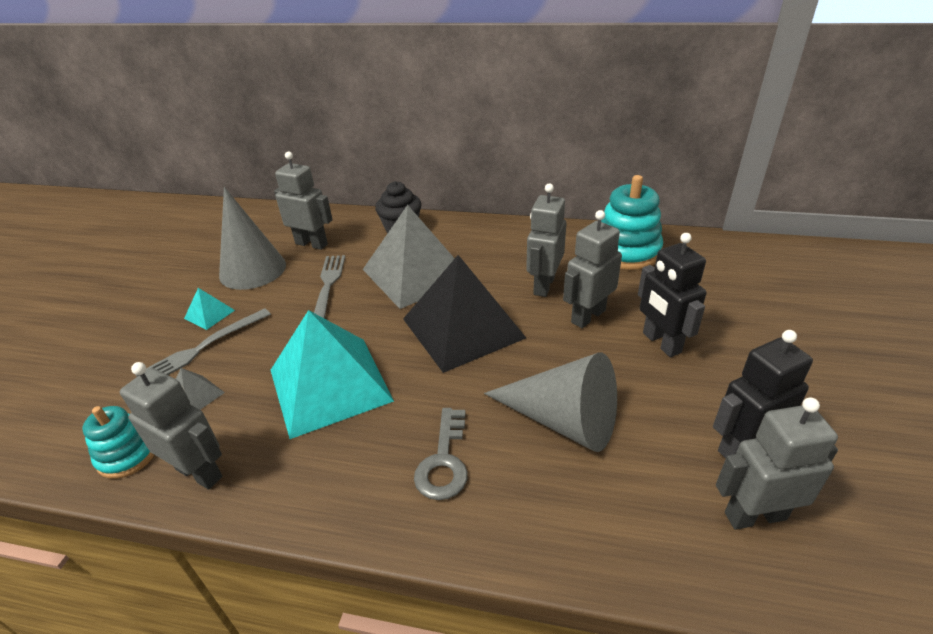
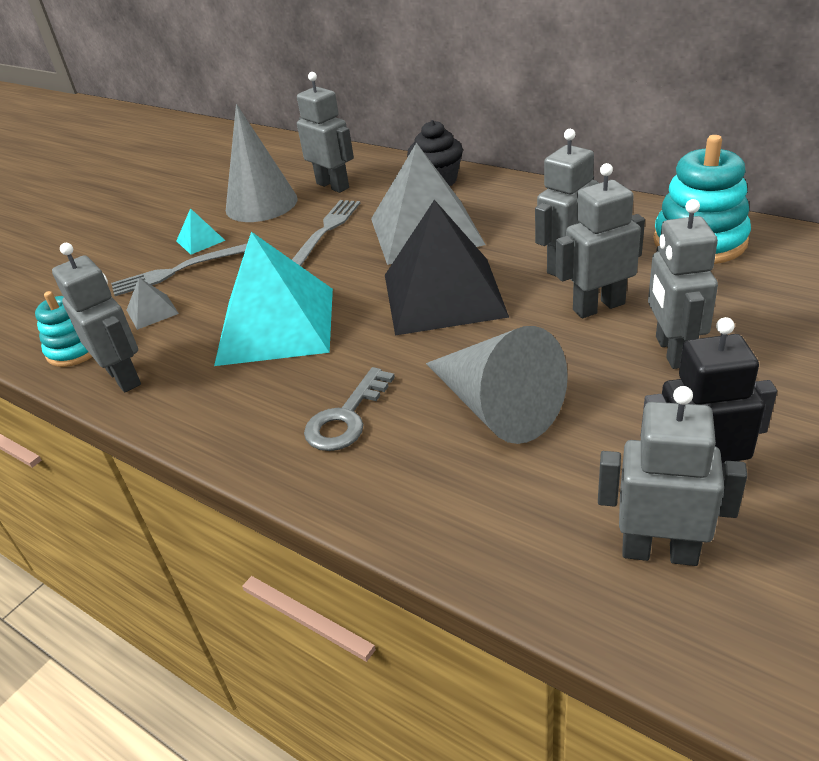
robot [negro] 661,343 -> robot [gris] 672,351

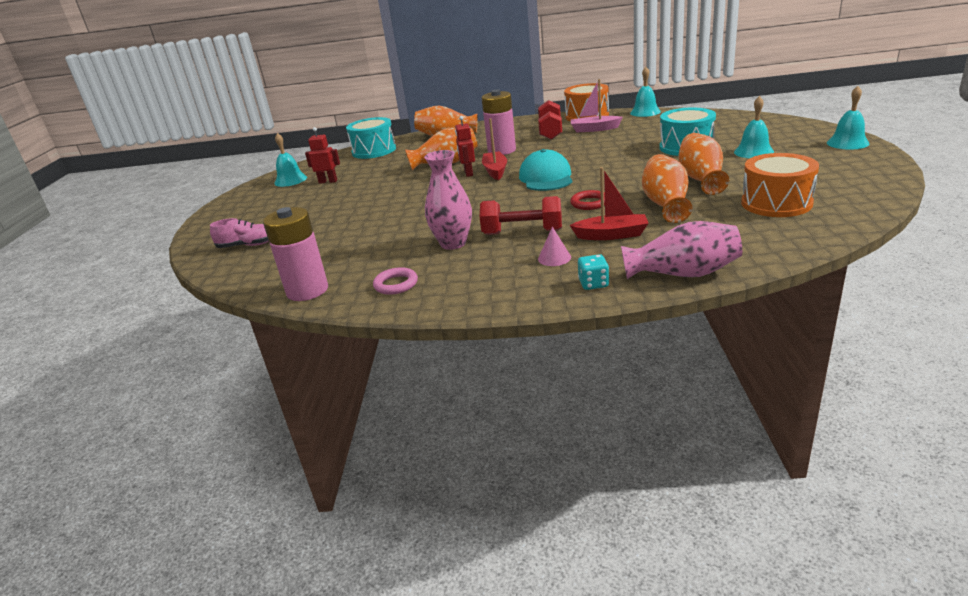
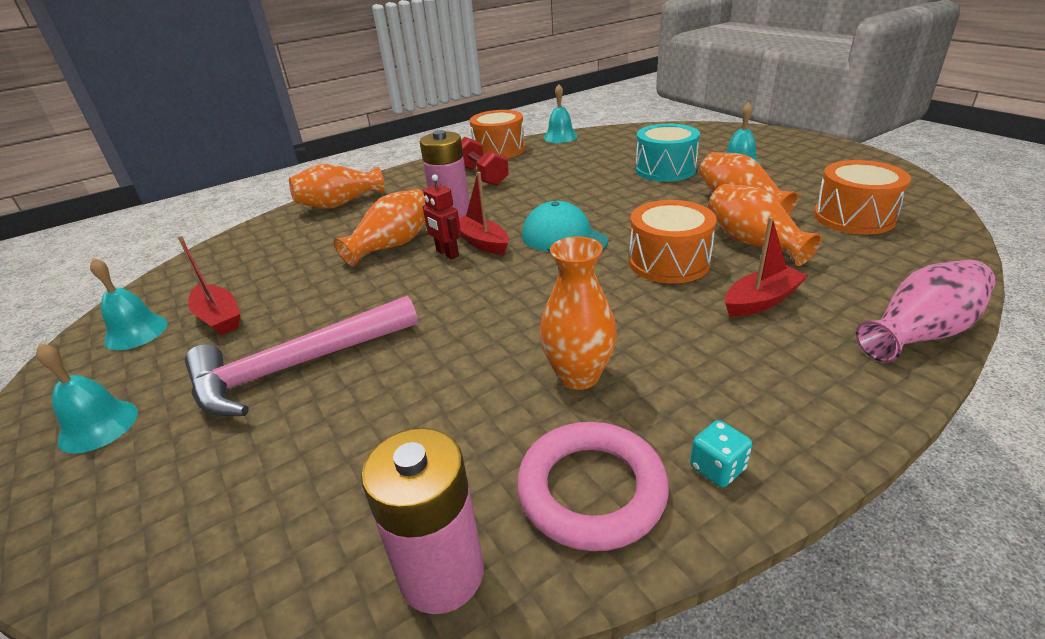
campana [turquesa] 847,143 -> campana [turquesa] 98,426, relocated
robot [rojo] 328,181 -> barco [rojo] 219,318
none -> martillo [rosa] 297,366
anillo [rosa] 396,284 -> anillo [rosa] 591,490, x1.85
florero [rosa] 453,243 -> florero [naranja] 578,376
anillo [rojo] 589,203 -> tambor [naranja] 668,262
dado [turquesa] 593,284 -> dado [turquesa] 717,468, relocated
zapato [rosa] 248,245 -> none
tambor [turquesa] 374,151 -> none
mancuerna [rojo] 522,232 -> none
cono [rosa] 554,258 -> none
barco [rosa] 594,129 -> none

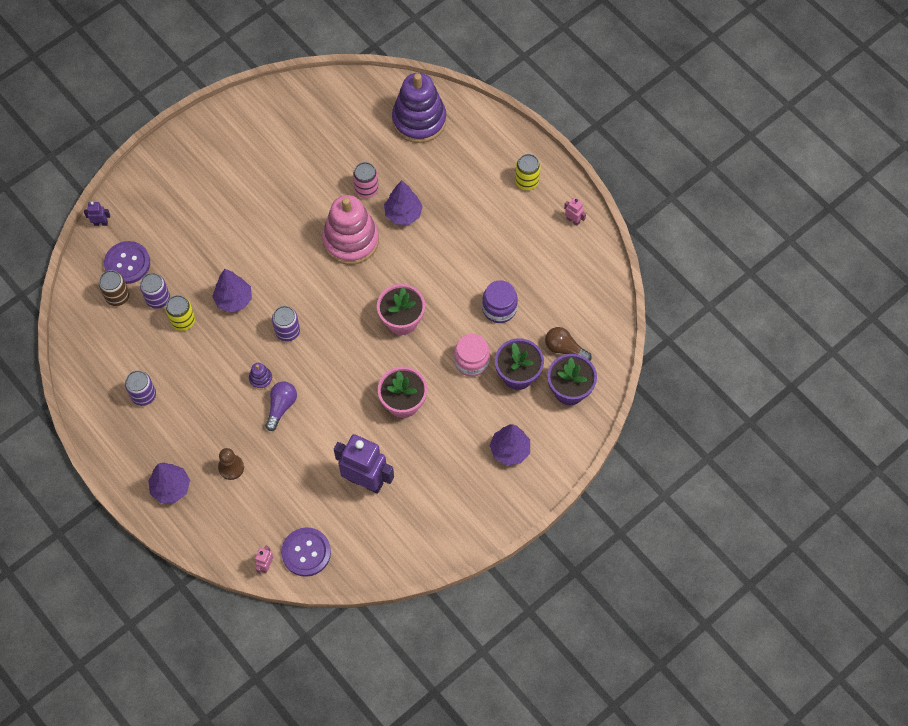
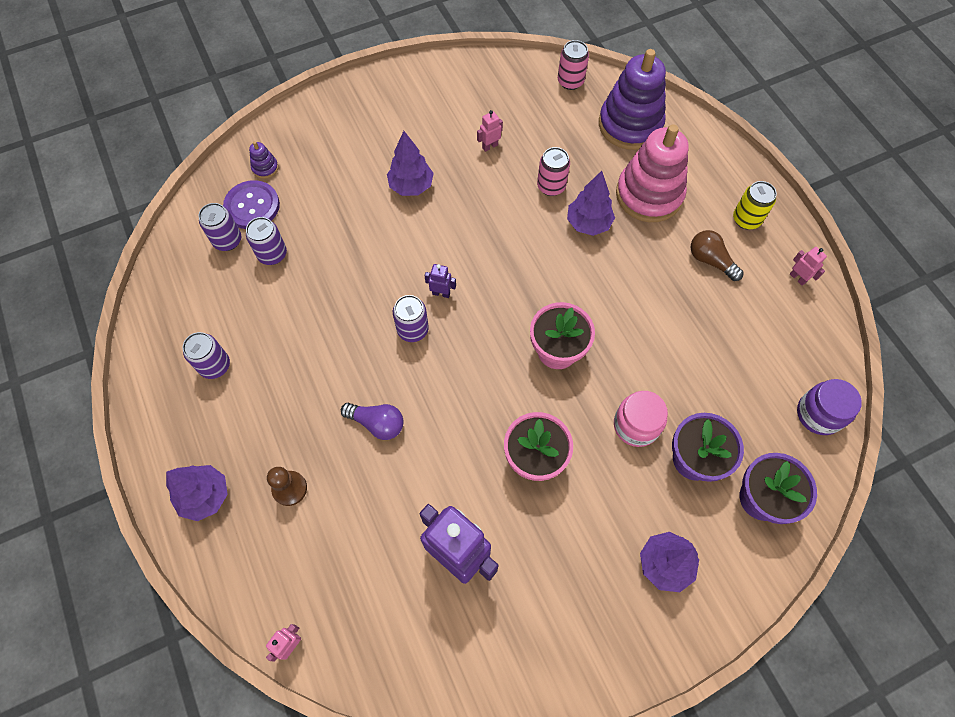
lata [marrón] 117,296 -> lata [morado] 227,240
juguete apilable [morado] 261,379 -> juguete apilable [morado] 265,168, relocated
bombilla [morado] 281,407 -> bombilla [morado] 377,423, 75 degrees clockwise
árbol [morado] 234,300 -> árbol [morado] 411,186, relocated
robot [morado] 101,223 -> robot [morado] 441,293, relocated
none -> robot [rosa] 490,146
none -> lata [rosa] 570,81
juguete apilable [rosa] 351,240 -> juguete apilable [rosa] 649,195, relocated
bombilla [marrón] 564,349 -> bombilla [marrón] 710,260, relocated
tarro [morado] 499,308 -> tarro [morado] 818,414, relocated
lata [amarillo] 183,321 -> none
botón [morado] 306,552 -> none

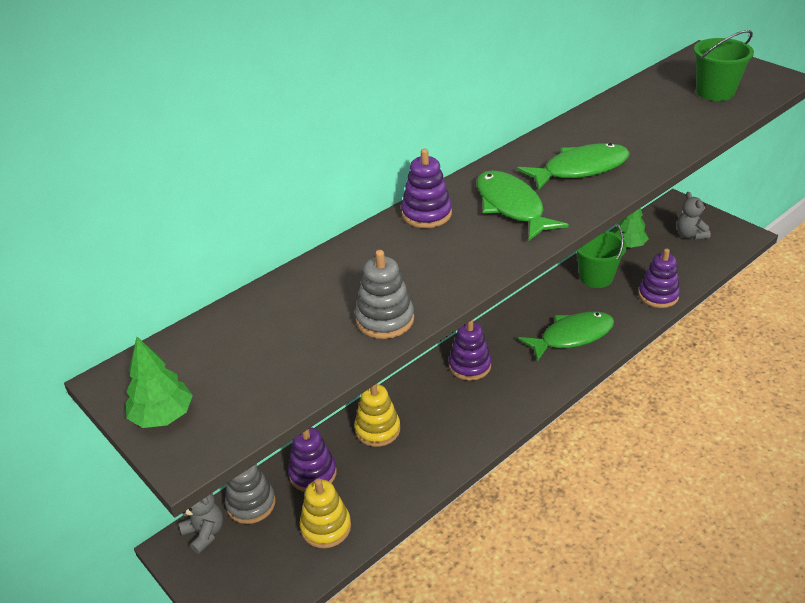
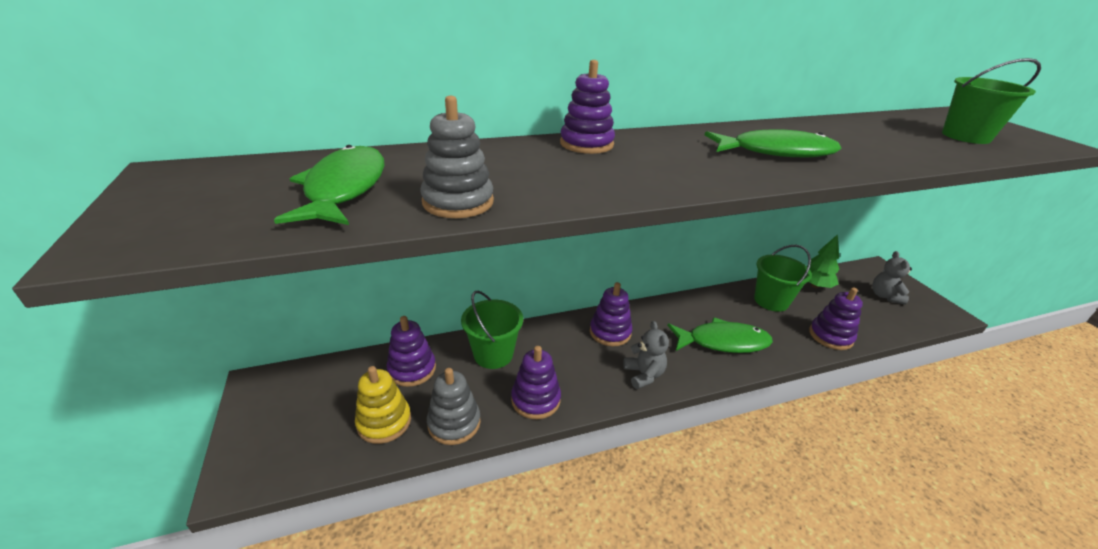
pez [verde] 511,207 -> pez [verde] 344,188, relocated
juguete apilable [gris] 251,504 -> juguete apilable [gris] 454,423, relocated
juguete apilable [amarillo] 377,429 -> balde [verde] 493,354
none -> juguete apilable [morado] 535,400
osito [gris] 205,533 -> osito [gris] 643,375, relocated
árbol [verde] 163,416 -> none

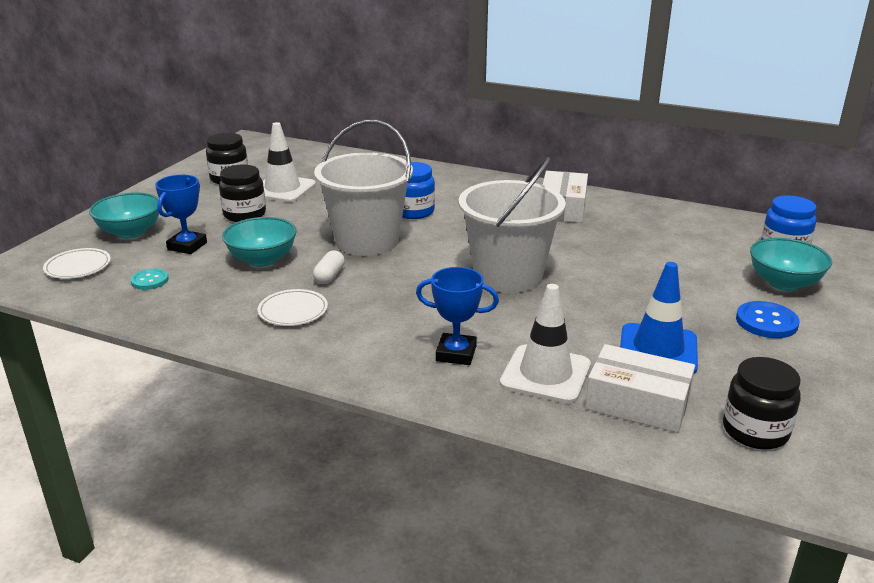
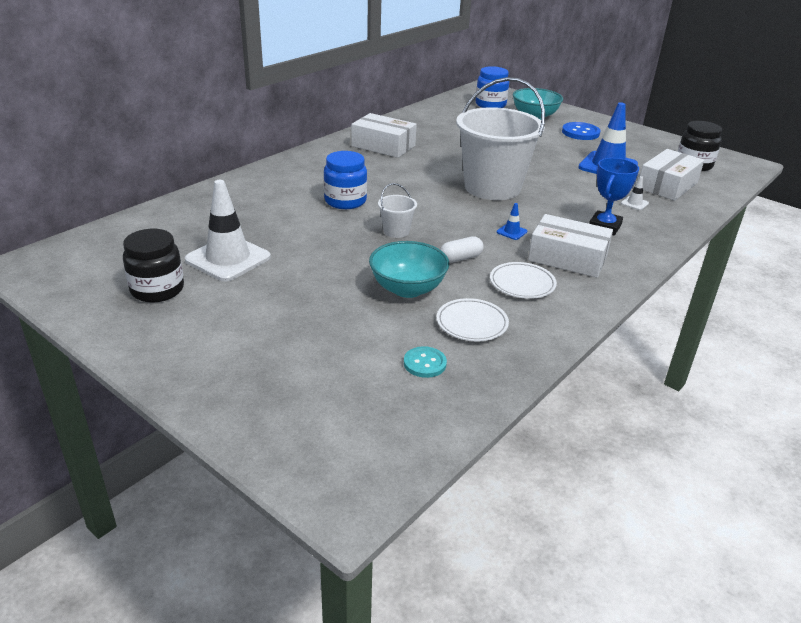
balde [blanco] 367,241 -> balde [blanco] 396,231, x0.41
plato [blanco] 78,267 -> plato [blanco] 472,323, relocated
cápsula [blanco] 329,276 -> cápsula [blanco] 460,258, 60 degrees counterclockwise
none -> cono de tráfico [azul] 511,232
none -> caja [blanco] 567,258
cono de tráfico [blanco] 545,374 -> cono de tráfico [blanco] 634,203, x0.41
cuenco [turquesa] 130,232 -> none
trofeo [azul] 187,246 -> none
tarro [negro] 244,214 -> none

──────────

Problem details :: In the listing above, find the line with "barco [rosa] 594,129 -> none" and output it and every line after it up to and including the line with "robot [morado] 101,223", exactly, minus the pictures.

Result of this exercise ::
barco [rosa] 594,129 -> none

lata [marrón] 117,296 -> lata [morado] 227,240
juguete apilable [morado] 261,379 -> juguete apilable [morado] 265,168, relocated
bombilla [morado] 281,407 -> bombilla [morado] 377,423, 75 degrees clockwise
árbol [morado] 234,300 -> árbol [morado] 411,186, relocated
robot [morado] 101,223 -> robot [morado] 441,293, relocated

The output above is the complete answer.